Exercise goal>
Copy everything in the records exactly; the pictures stay out.

------------------------------

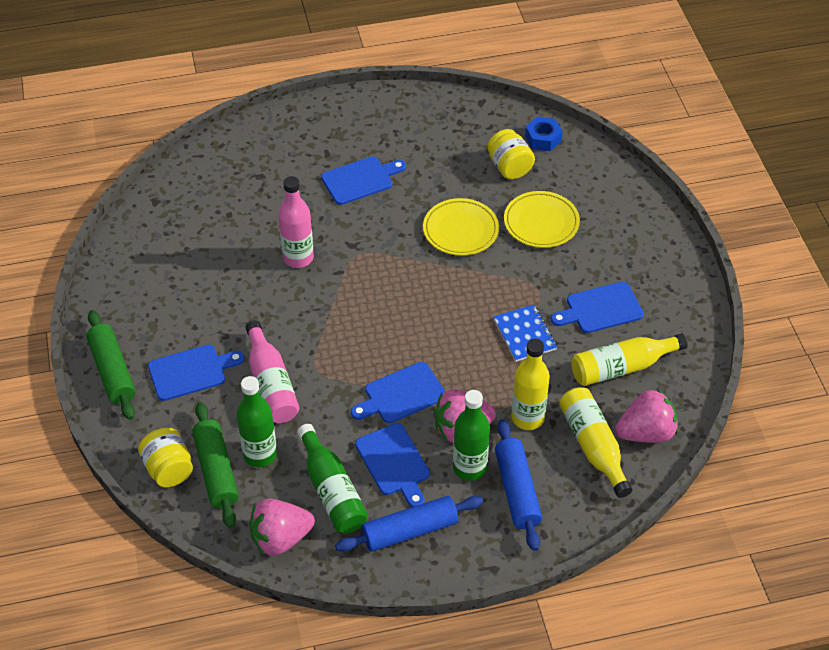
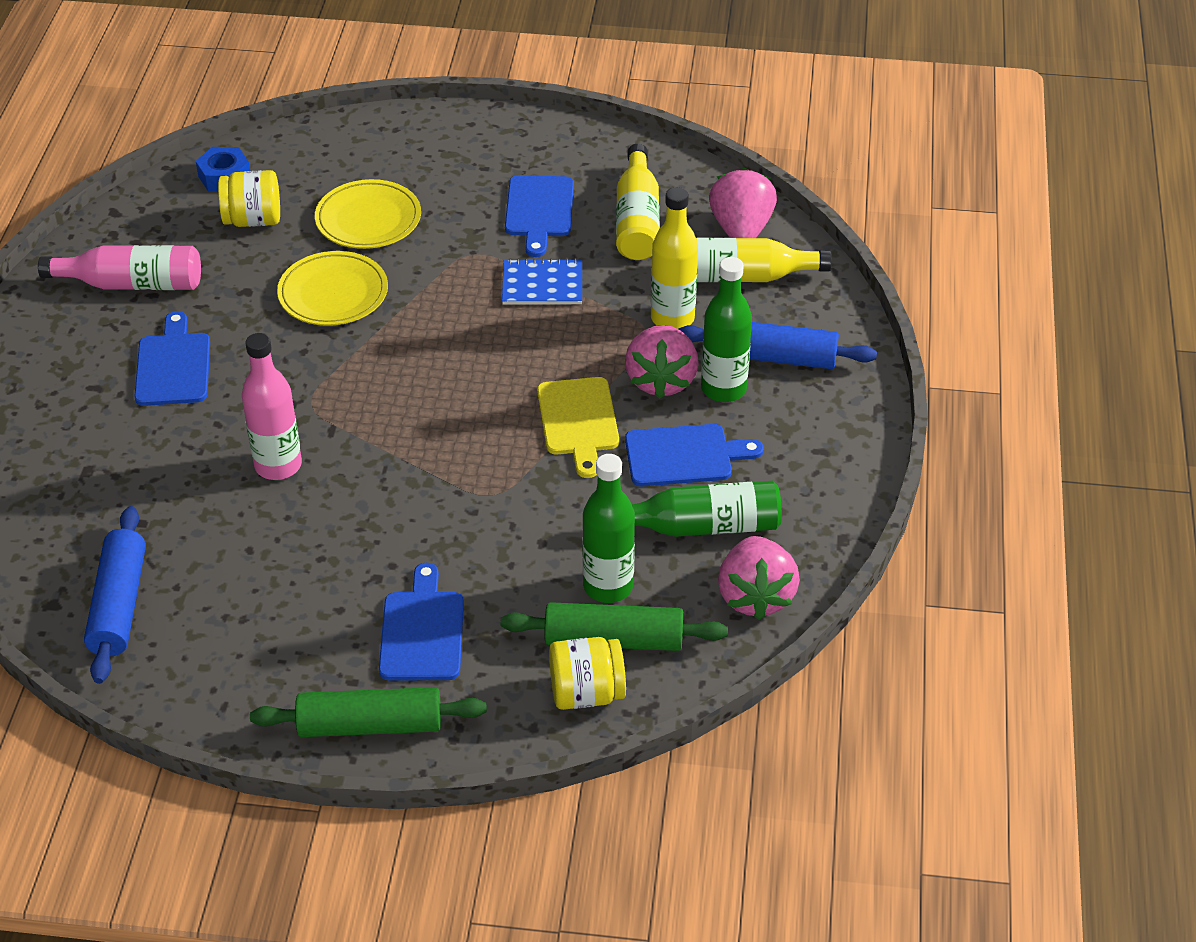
camera: 70 degrees left, 5 degrees down
(271, 384) = (492, 547): pink bottle -> pink bottle (132, 284)
(401, 394) = (578, 421): blue cutting board -> yellow cutting board
(410, 531) = (794, 467): blue rolling pin -> blue rolling pin (119, 605)

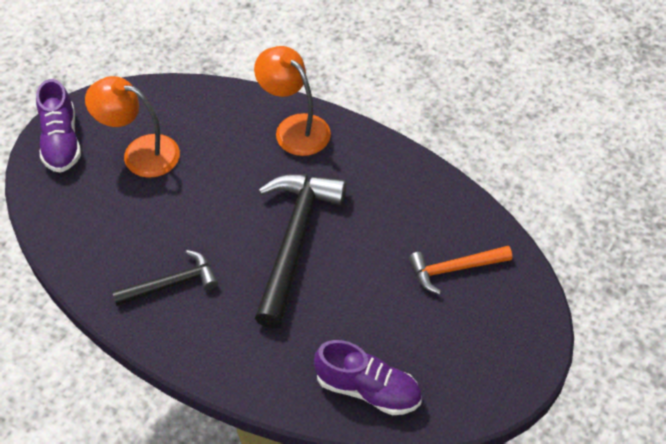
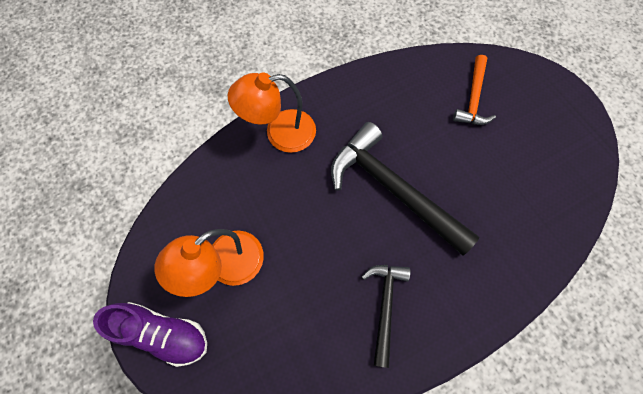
camera: 60 degrees left, 15 degrees up
(368, 389) = (552, 206): purple shoe -> none

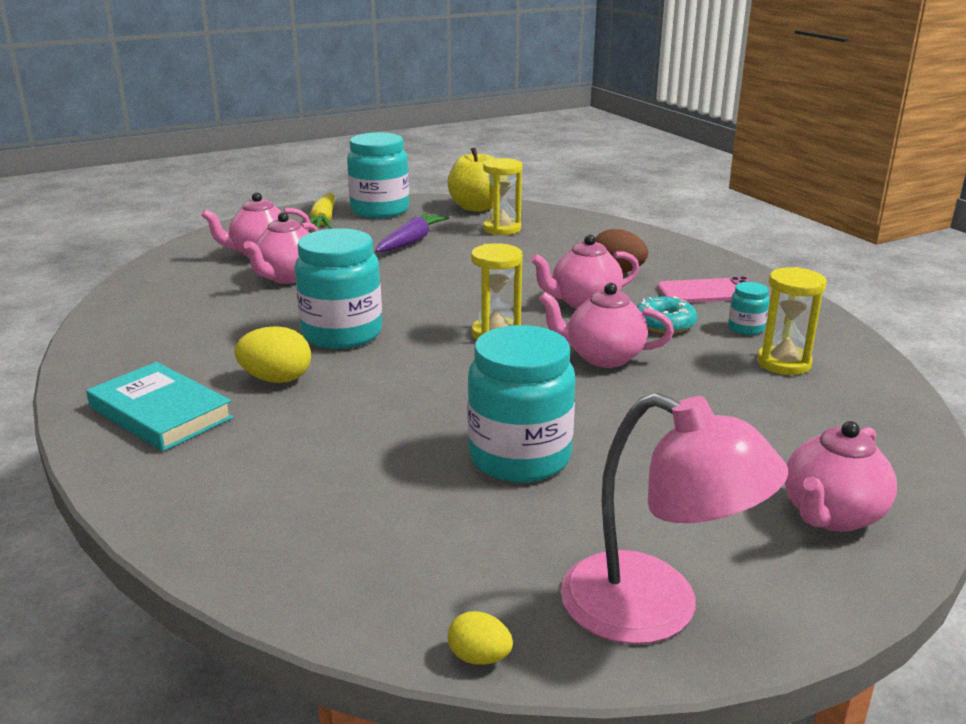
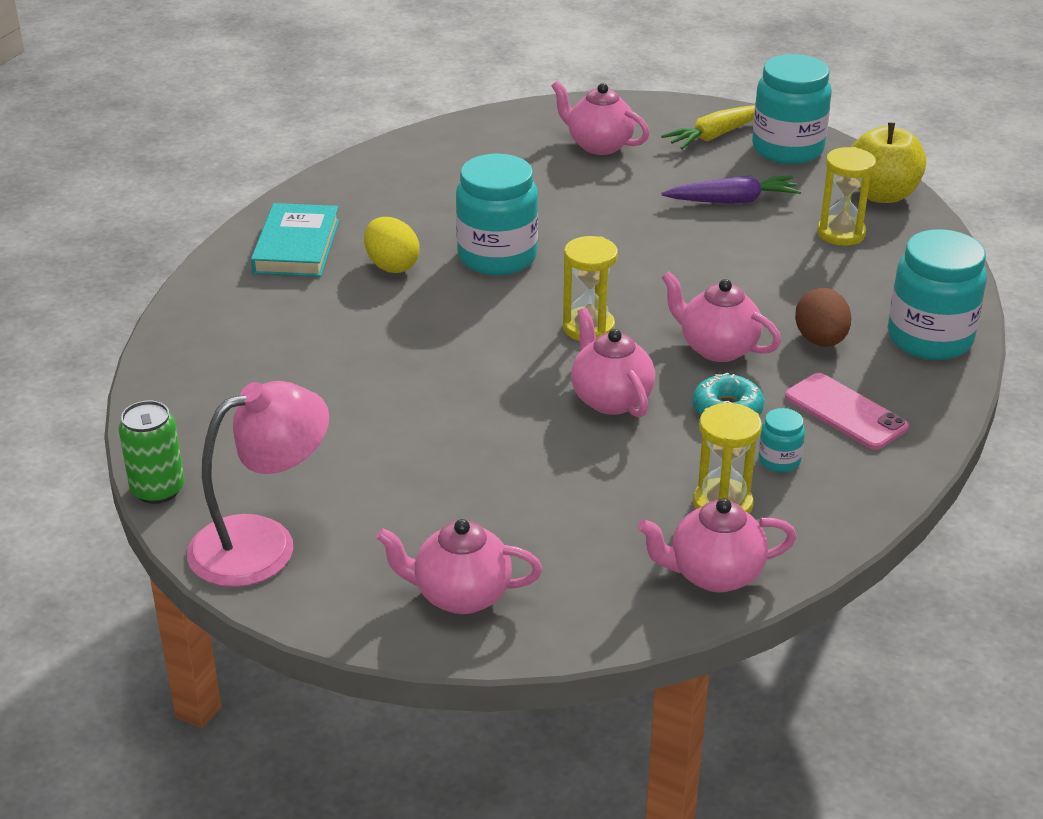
camera: 55 degrees right, 10 degrees up
(287, 277) = (569, 181): pink teapot -> pink teapot (714, 574)
(479, 657) = (158, 490): yellow egg -> green can
(519, 457) = (395, 419): turquoise jar -> turquoise jar (930, 338)
(656, 609) = (263, 543): pink lamp -> pink lamp turned 120 degrees counterclockwise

------------------------------

Finished task>
camera: 70 degrees left, 5 degrees down
(271, 384) = (492, 547): pink bottle -> pink bottle (132, 284)
(401, 394) = (578, 421): blue cutting board -> yellow cutting board
(410, 531) = (794, 467): blue rolling pin -> blue rolling pin (119, 605)

camera: 60 degrees left, 15 degrees up
(368, 389) = (552, 206): purple shoe -> none

camera: 55 degrees right, 10 degrees up
(287, 277) = (569, 181): pink teapot -> pink teapot (714, 574)
(479, 657) = (158, 490): yellow egg -> green can
(519, 457) = (395, 419): turquoise jar -> turquoise jar (930, 338)
(656, 609) = (263, 543): pink lamp -> pink lamp turned 120 degrees counterclockwise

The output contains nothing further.